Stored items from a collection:
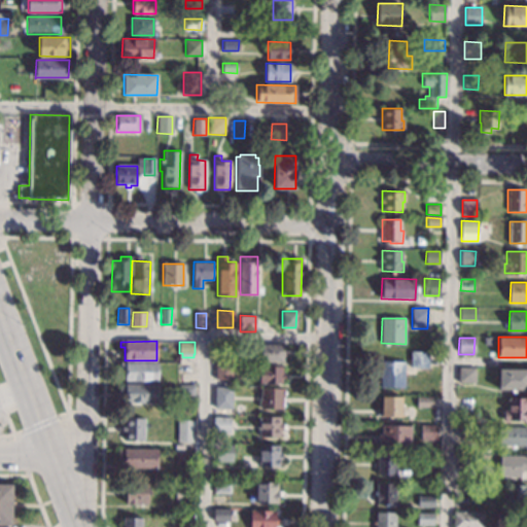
[(284,362),(260,362),(261,359),(253,358),(253,345),(261,345),(284,345),(284,362)]
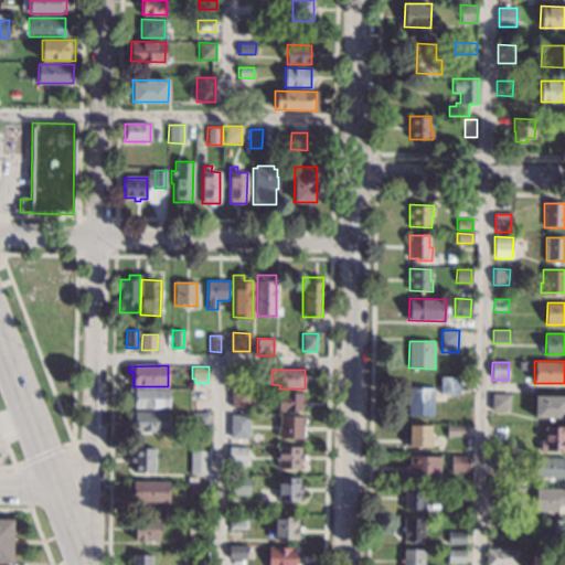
[(459,394),(439,394),(439,377),(459,377),(459,394)]
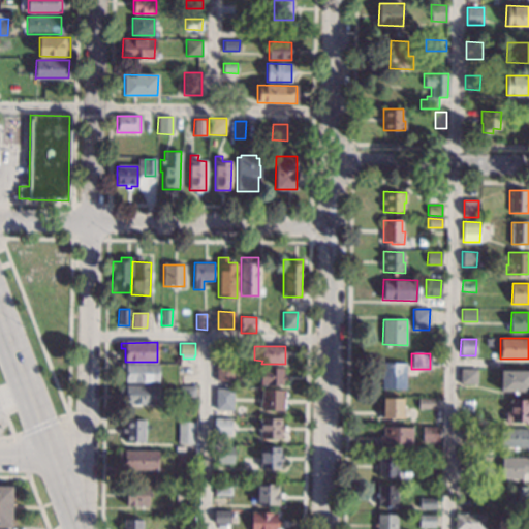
[(405,390),(381,389),(381,363),(406,364),(405,390)]
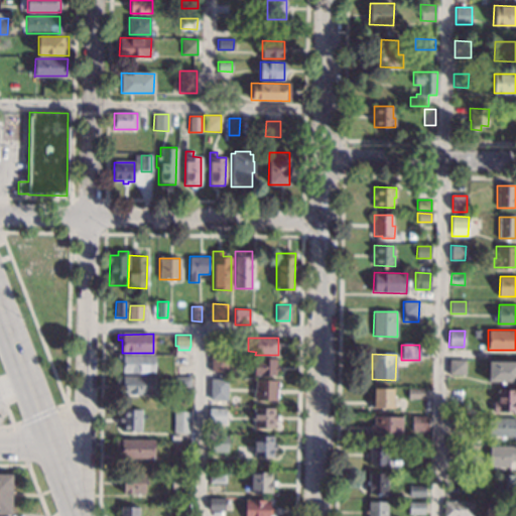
[(155,374),(122,373),(122,361),(118,361),(118,355),(155,355),(155,374)]
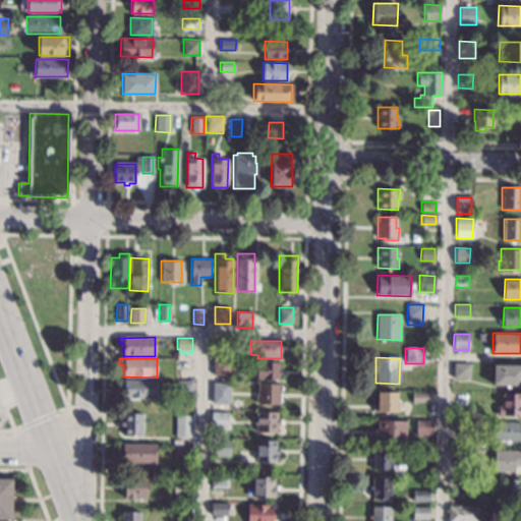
[(229,369),(215,369),(215,360),(229,360),(229,369)]
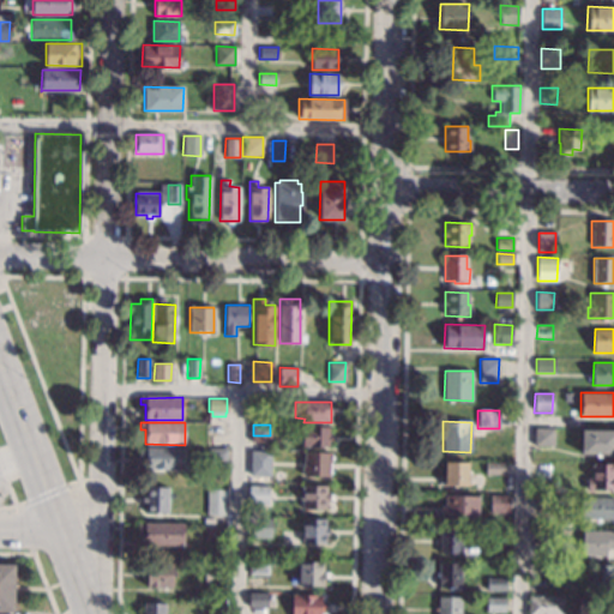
[(329,433),(331,433),(331,440),(329,440),(329,447),(301,447),(301,426),(329,427),(329,433)]
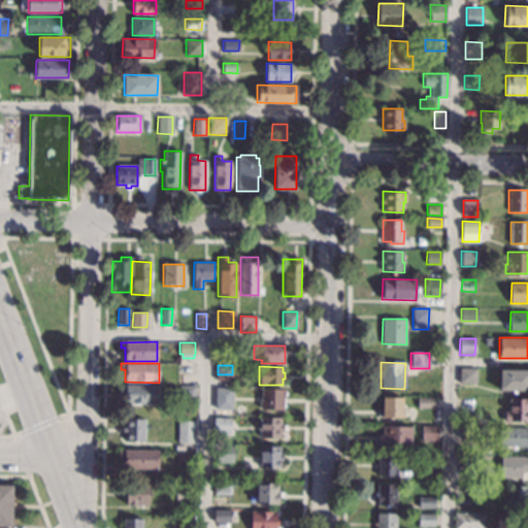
[(475,384),(459,384),(460,368),(475,368),(475,384)]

## Directive
Every line above goes into your copy exactly; no images go in.

## Task result
[(284,362),(260,362),(261,359),(253,358),(253,345),(261,345),(284,345),(284,362)]
[(459,394),(439,394),(439,377),(459,377),(459,394)]
[(405,390),(381,389),(381,363),(406,364),(405,390)]
[(155,374),(122,373),(122,361),(118,361),(118,355),(155,355),(155,374)]
[(229,369),(215,369),(215,360),(229,360),(229,369)]
[(329,433),(331,433),(331,440),(329,440),(329,447),(301,447),(301,426),(329,427),(329,433)]
[(475,384),(459,384),(460,368),(475,368),(475,384)]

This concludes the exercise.